## Data section

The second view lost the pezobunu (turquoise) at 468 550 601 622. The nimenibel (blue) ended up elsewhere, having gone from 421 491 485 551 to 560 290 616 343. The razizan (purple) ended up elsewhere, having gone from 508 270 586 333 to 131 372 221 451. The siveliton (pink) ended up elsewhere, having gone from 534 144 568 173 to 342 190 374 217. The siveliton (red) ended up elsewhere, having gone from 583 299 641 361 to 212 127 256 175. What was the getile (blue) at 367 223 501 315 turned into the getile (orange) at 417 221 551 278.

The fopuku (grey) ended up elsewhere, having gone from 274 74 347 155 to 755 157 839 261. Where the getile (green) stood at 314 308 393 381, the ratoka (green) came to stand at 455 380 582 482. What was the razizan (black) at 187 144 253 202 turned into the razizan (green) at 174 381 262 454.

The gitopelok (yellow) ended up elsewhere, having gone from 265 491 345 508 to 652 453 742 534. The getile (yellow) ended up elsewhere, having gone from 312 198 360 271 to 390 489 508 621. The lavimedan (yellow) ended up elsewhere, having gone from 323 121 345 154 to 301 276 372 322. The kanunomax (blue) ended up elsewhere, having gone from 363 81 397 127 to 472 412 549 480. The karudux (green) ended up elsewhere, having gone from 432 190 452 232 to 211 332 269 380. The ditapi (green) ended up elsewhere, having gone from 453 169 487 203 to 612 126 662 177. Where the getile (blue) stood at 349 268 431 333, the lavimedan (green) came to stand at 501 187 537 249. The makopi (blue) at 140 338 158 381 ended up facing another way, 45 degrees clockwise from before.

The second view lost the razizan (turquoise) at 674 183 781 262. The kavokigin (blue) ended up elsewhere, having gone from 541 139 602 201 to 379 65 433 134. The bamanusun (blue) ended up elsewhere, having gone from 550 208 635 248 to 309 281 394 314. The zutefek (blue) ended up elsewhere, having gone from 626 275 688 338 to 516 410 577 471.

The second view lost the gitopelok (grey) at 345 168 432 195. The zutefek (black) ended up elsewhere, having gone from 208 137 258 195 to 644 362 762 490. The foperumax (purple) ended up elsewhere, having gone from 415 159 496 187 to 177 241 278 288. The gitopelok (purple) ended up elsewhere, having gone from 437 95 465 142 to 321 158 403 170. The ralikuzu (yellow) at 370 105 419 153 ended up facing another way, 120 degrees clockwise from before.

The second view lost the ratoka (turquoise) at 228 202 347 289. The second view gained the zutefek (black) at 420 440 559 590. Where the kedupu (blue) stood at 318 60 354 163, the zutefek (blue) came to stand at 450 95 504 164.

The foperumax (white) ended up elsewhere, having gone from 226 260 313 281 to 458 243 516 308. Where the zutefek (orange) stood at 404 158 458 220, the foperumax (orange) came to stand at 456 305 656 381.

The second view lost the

## Exercise aim
The task calls for all the records above to be repeated exactly.

## Answer box
The second view lost the pezobunu (turquoise) at 468 550 601 622. The nimenibel (blue) ended up elsewhere, having gone from 421 491 485 551 to 560 290 616 343. The razizan (purple) ended up elsewhere, having gone from 508 270 586 333 to 131 372 221 451. The siveliton (pink) ended up elsewhere, having gone from 534 144 568 173 to 342 190 374 217. The siveliton (red) ended up elsewhere, having gone from 583 299 641 361 to 212 127 256 175. What was the getile (blue) at 367 223 501 315 turned into the getile (orange) at 417 221 551 278.

The fopuku (grey) ended up elsewhere, having gone from 274 74 347 155 to 755 157 839 261. Where the getile (green) stood at 314 308 393 381, the ratoka (green) came to stand at 455 380 582 482. What was the razizan (black) at 187 144 253 202 turned into the razizan (green) at 174 381 262 454.

The gitopelok (yellow) ended up elsewhere, having gone from 265 491 345 508 to 652 453 742 534. The getile (yellow) ended up elsewhere, having gone from 312 198 360 271 to 390 489 508 621. The lavimedan (yellow) ended up elsewhere, having gone from 323 121 345 154 to 301 276 372 322. The kanunomax (blue) ended up elsewhere, having gone from 363 81 397 127 to 472 412 549 480. The karudux (green) ended up elsewhere, having gone from 432 190 452 232 to 211 332 269 380. The ditapi (green) ended up elsewhere, having gone from 453 169 487 203 to 612 126 662 177. Where the getile (blue) stood at 349 268 431 333, the lavimedan (green) came to stand at 501 187 537 249. The makopi (blue) at 140 338 158 381 ended up facing another way, 45 degrees clockwise from before.

The second view lost the razizan (turquoise) at 674 183 781 262. The kavokigin (blue) ended up elsewhere, having gone from 541 139 602 201 to 379 65 433 134. The bamanusun (blue) ended up elsewhere, having gone from 550 208 635 248 to 309 281 394 314. The zutefek (blue) ended up elsewhere, having gone from 626 275 688 338 to 516 410 577 471.

The second view lost the gitopelok (grey) at 345 168 432 195. The zutefek (black) ended up elsewhere, having gone from 208 137 258 195 to 644 362 762 490. The foperumax (purple) ended up elsewhere, having gone from 415 159 496 187 to 177 241 278 288. The gitopelok (purple) ended up elsewhere, having gone from 437 95 465 142 to 321 158 403 170. The ralikuzu (yellow) at 370 105 419 153 ended up facing another way, 120 degrees clockwise from before.

The second view lost the ratoka (turquoise) at 228 202 347 289. The second view gained the zutefek (black) at 420 440 559 590. Where the kedupu (blue) stood at 318 60 354 163, the zutefek (blue) came to stand at 450 95 504 164.

The foperumax (white) ended up elsewhere, having gone from 226 260 313 281 to 458 243 516 308. Where the zutefek (orange) stood at 404 158 458 220, the foperumax (orange) came to stand at 456 305 656 381.

The second view lost the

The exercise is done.